▶ [What to produce]
The line containing "purple star: (115, 20) -> (125, 62), moved" marks the end: copy exactly every line from the start of the records below up to and including it, leaving out pictures.

▶ [Information given]
+++

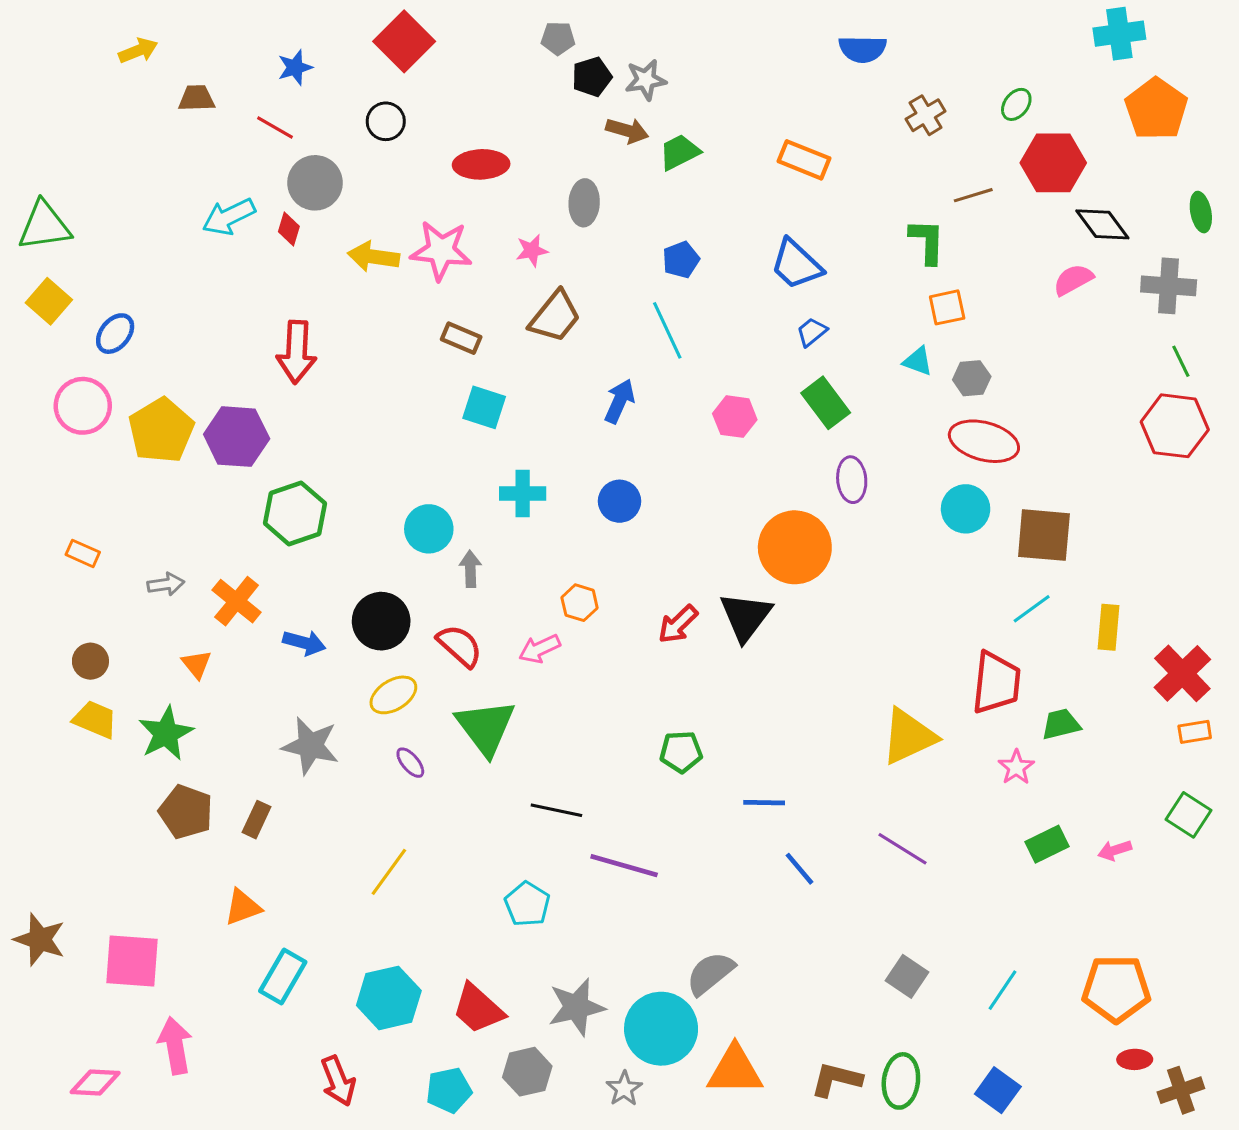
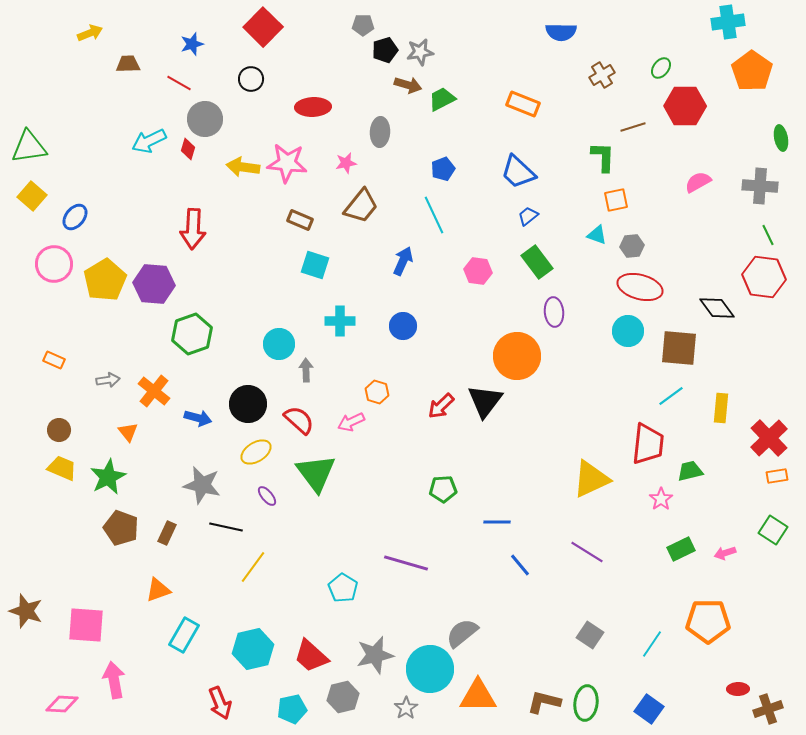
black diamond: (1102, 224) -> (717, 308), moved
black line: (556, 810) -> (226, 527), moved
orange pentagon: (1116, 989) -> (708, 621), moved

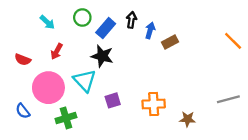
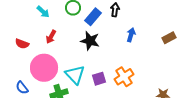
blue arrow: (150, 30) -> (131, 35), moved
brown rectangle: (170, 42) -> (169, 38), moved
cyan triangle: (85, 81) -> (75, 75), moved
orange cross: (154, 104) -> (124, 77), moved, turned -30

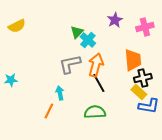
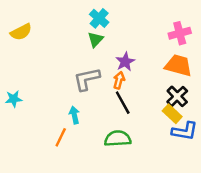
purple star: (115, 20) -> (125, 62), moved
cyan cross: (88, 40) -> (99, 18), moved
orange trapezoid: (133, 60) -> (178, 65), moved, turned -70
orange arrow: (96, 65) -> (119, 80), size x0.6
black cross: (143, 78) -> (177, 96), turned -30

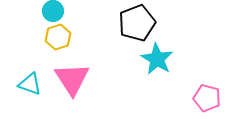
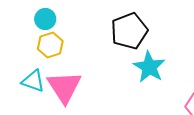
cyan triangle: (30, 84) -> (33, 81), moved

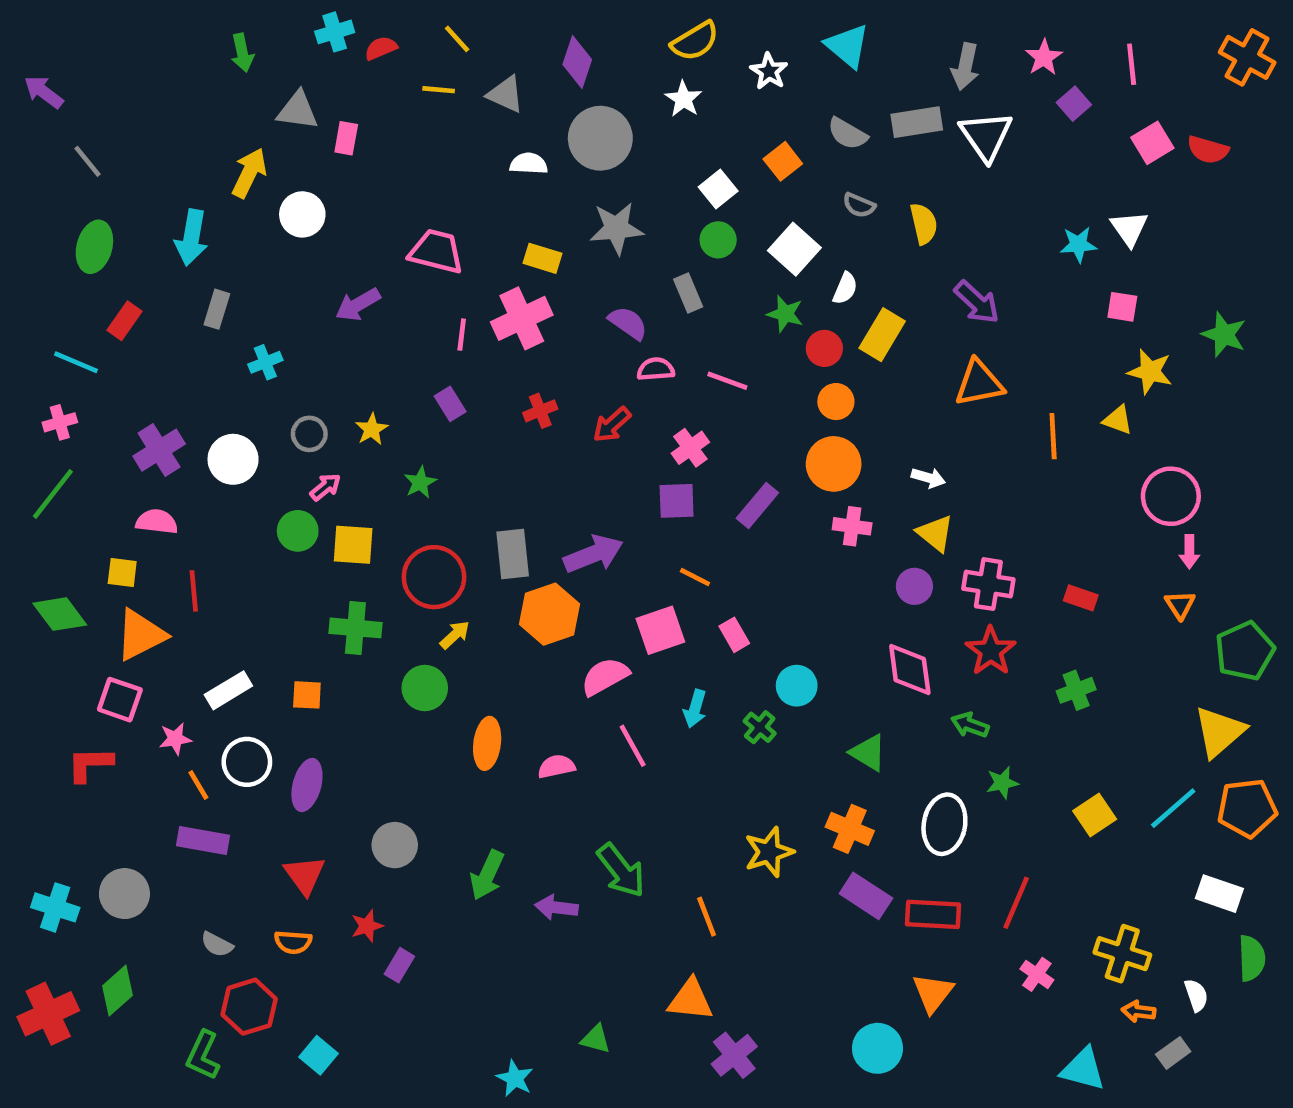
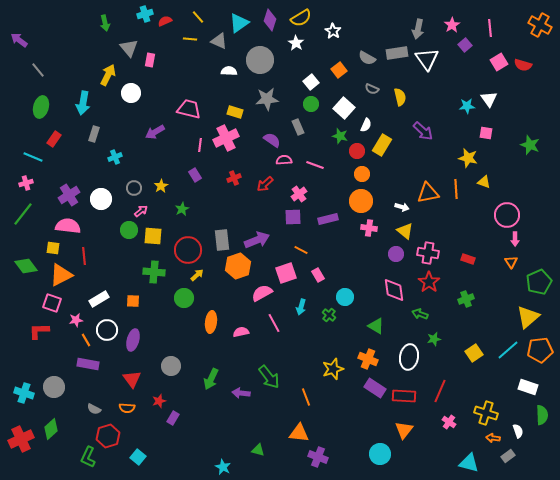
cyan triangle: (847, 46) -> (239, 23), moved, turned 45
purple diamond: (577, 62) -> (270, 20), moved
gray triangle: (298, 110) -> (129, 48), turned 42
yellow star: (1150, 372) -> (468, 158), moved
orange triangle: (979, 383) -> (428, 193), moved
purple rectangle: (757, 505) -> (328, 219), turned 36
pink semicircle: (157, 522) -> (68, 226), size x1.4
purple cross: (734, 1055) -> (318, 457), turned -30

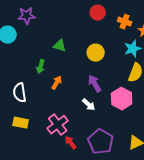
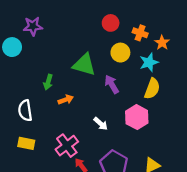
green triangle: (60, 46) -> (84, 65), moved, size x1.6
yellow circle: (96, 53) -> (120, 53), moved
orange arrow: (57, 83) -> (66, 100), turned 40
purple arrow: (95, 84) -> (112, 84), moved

+++

▶ [Output for this task]
black diamond: (1102, 224) -> (717, 308), moved
black line: (556, 810) -> (226, 527), moved
orange pentagon: (1116, 989) -> (708, 621), moved

blue arrow: (150, 30) -> (131, 35), moved
brown rectangle: (170, 42) -> (169, 38), moved
cyan triangle: (85, 81) -> (75, 75), moved
orange cross: (154, 104) -> (124, 77), moved, turned -30

purple star: (115, 20) -> (125, 62), moved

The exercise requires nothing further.